PROVIDED RECORDS:
☆ ☆ ☆ ☆ ☆ ☆ ☆
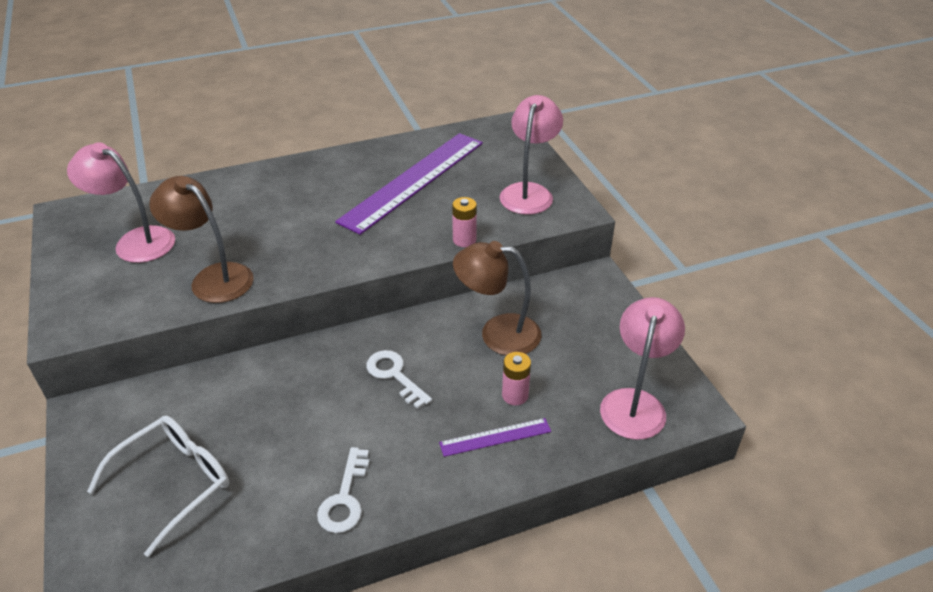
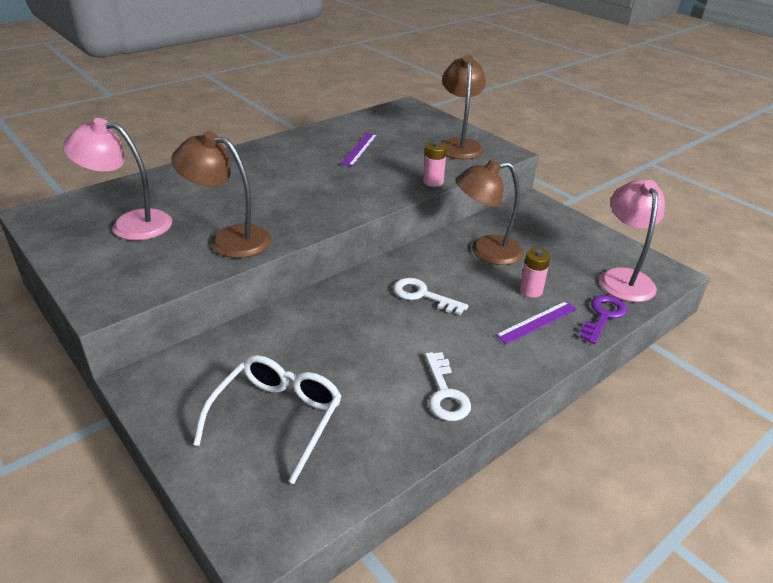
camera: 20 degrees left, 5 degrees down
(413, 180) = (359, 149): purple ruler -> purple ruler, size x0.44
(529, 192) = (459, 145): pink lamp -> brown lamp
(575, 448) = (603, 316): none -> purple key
☆ ☆ ☆ ☆ ☆ ☆ ☆
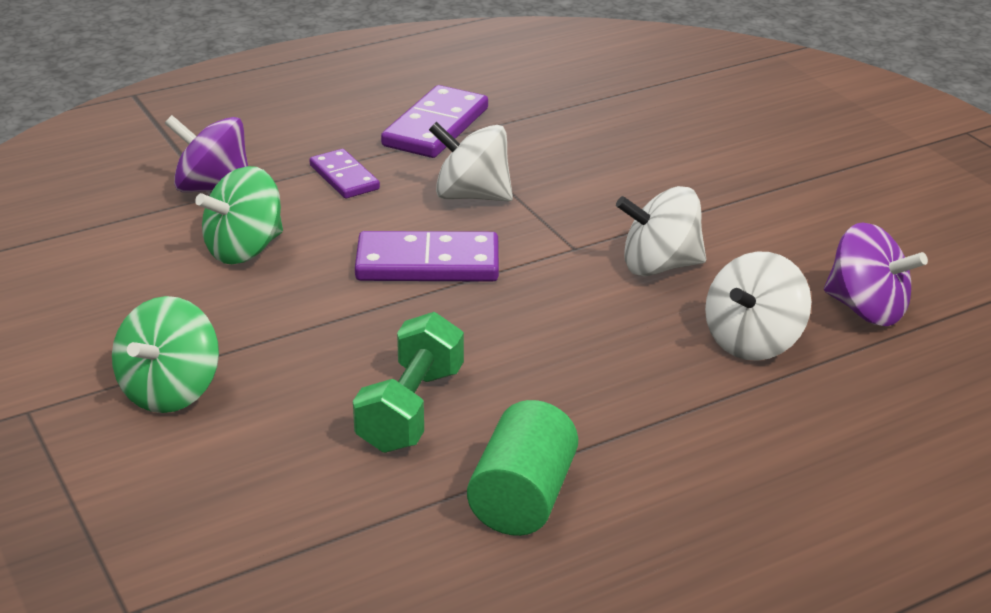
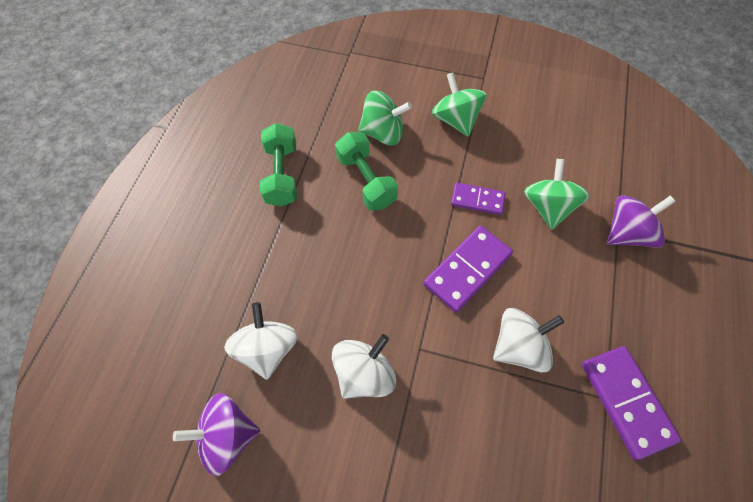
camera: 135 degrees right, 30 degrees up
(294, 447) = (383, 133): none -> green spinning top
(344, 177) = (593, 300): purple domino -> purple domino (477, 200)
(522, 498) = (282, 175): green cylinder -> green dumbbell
☆ ☆ ☆ ☆ ☆ ☆ ☆
TRY IT:
Produce a word-for-word copy of everything above from the line holding "(413, 180) = (359, 149): purple" down to the line holding "(575, 448) = (603, 316): none -> purple key", with both of those lines kept.

EXPECTED ANSWER:
(413, 180) = (359, 149): purple ruler -> purple ruler, size x0.44
(529, 192) = (459, 145): pink lamp -> brown lamp
(575, 448) = (603, 316): none -> purple key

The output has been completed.